=== Work required ===
Only an exact copy of the entries, stripped of pictures, will serve as the answer.

Object change descriptions
==================================================
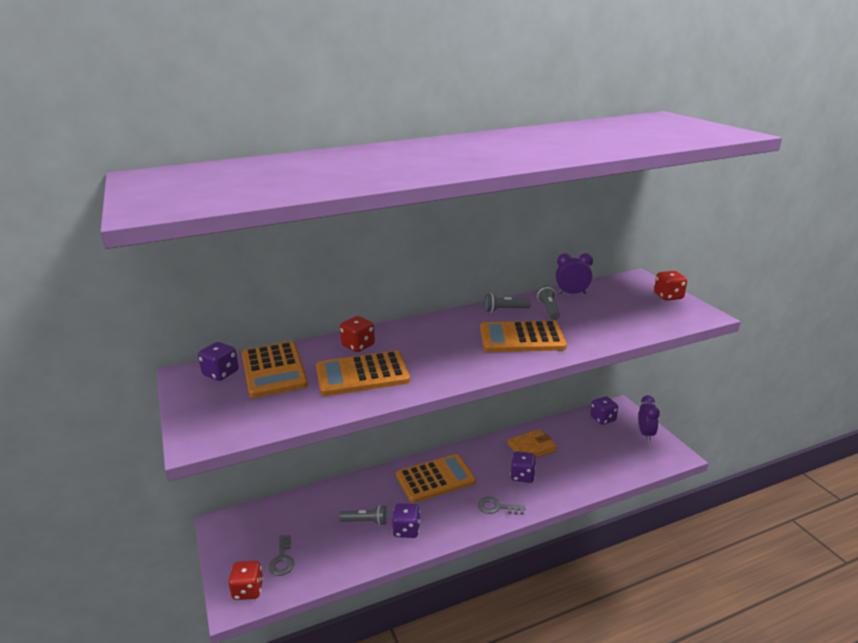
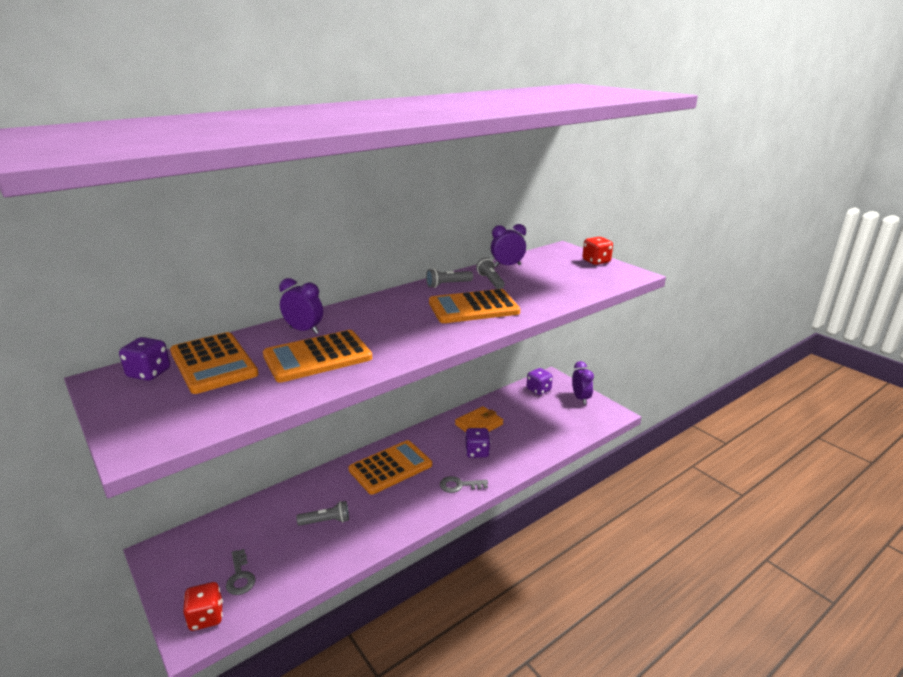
camera: 15 degrees left, 0 degrees up
(358, 346) = (304, 330): red dice -> purple clock
(406, 530) = (372, 522): purple dice -> none

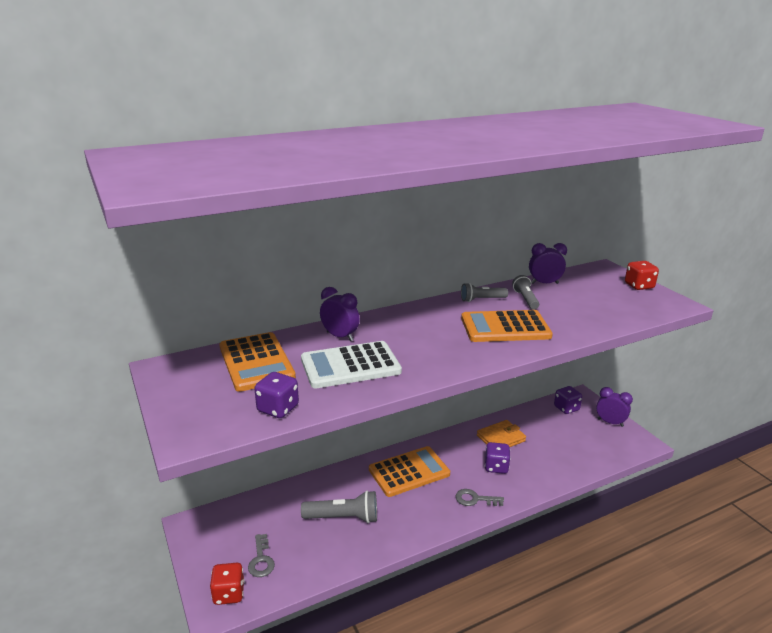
camera: 10 degrees right, 0 degrees up
(149, 373) = (200, 366): purple dice -> purple dice (278, 409)
(317, 357) = (350, 366): orange calculator -> white calculator
(326, 521) = (343, 517): grey flashlight -> grey flashlight, size x1.56
(580, 398) = (610, 422): purple clock -> purple clock turned 60 degrees counterclockwise

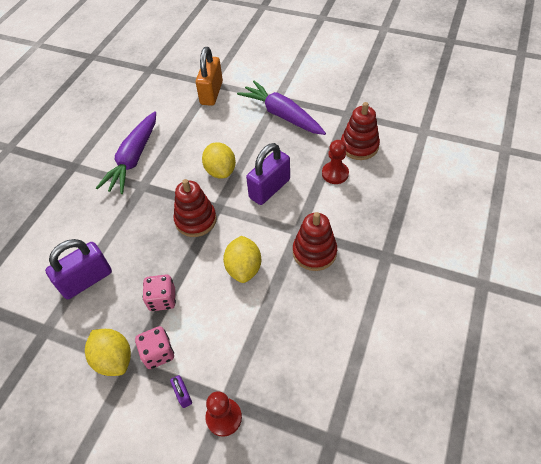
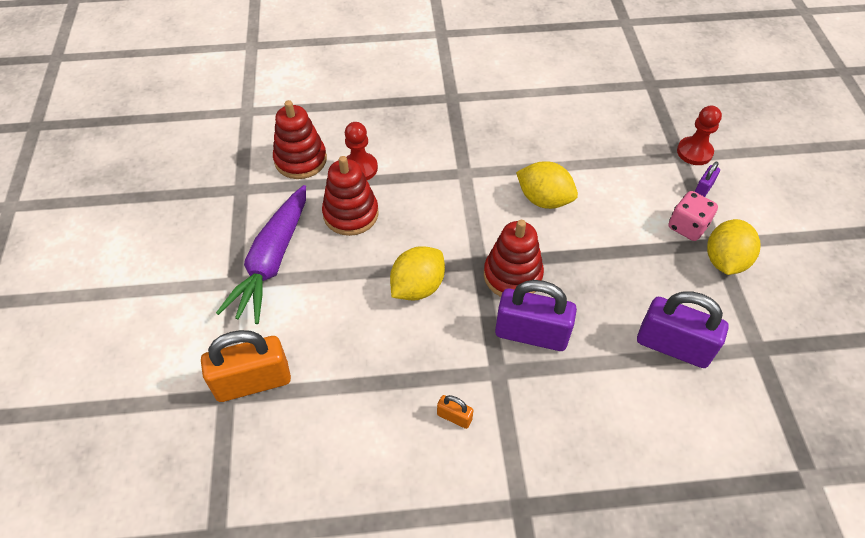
camera: 120 degrees left, 0 degrees up
(134, 158) = (454, 417): purple carrot -> orange padlock
(162, 299) = (633, 254): pink dice -> none
(244, 268) = (544, 199): yellow lemon -> yellow lemon turned 60 degrees clockwise
(269, 188) = (418, 221): purple padlock -> purple padlock (531, 334)
(314, 252) = (483, 150): red stacking toy -> red stacking toy (351, 214)

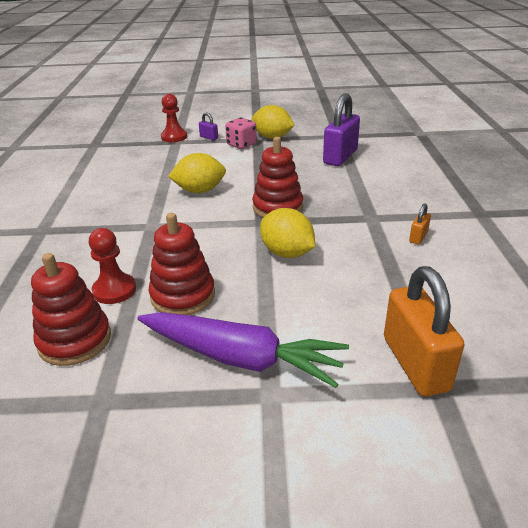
camera: 85 degrees left, 20 degrees down
(531, 334) = (335, 202): purple padlock -> none
(544, 199) = (199, 191): yellow lemon -> yellow lemon turned 45 degrees clockwise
==================================================
=== Output of the task ===
camera: 15 degrees left, 0 degrees up
(358, 346) = (304, 330): red dice -> purple clock
(406, 530) = (372, 522): purple dice -> none

camera: 10 degrees right, 0 degrees up
(149, 373) = (200, 366): purple dice -> purple dice (278, 409)
(317, 357) = (350, 366): orange calculator -> white calculator
(326, 521) = (343, 517): grey flashlight -> grey flashlight, size x1.56
(580, 398) = (610, 422): purple clock -> purple clock turned 60 degrees counterclockwise

camera: 120 degrees left, 0 degrees up
(134, 158) = (454, 417): purple carrot -> orange padlock
(162, 299) = (633, 254): pink dice -> none
(244, 268) = (544, 199): yellow lemon -> yellow lemon turned 60 degrees clockwise
(269, 188) = (418, 221): purple padlock -> purple padlock (531, 334)
(314, 252) = (483, 150): red stacking toy -> red stacking toy (351, 214)

camera: 85 degrees left, 20 degrees down
(531, 334) = (335, 202): purple padlock -> none
(544, 199) = (199, 191): yellow lemon -> yellow lemon turned 45 degrees clockwise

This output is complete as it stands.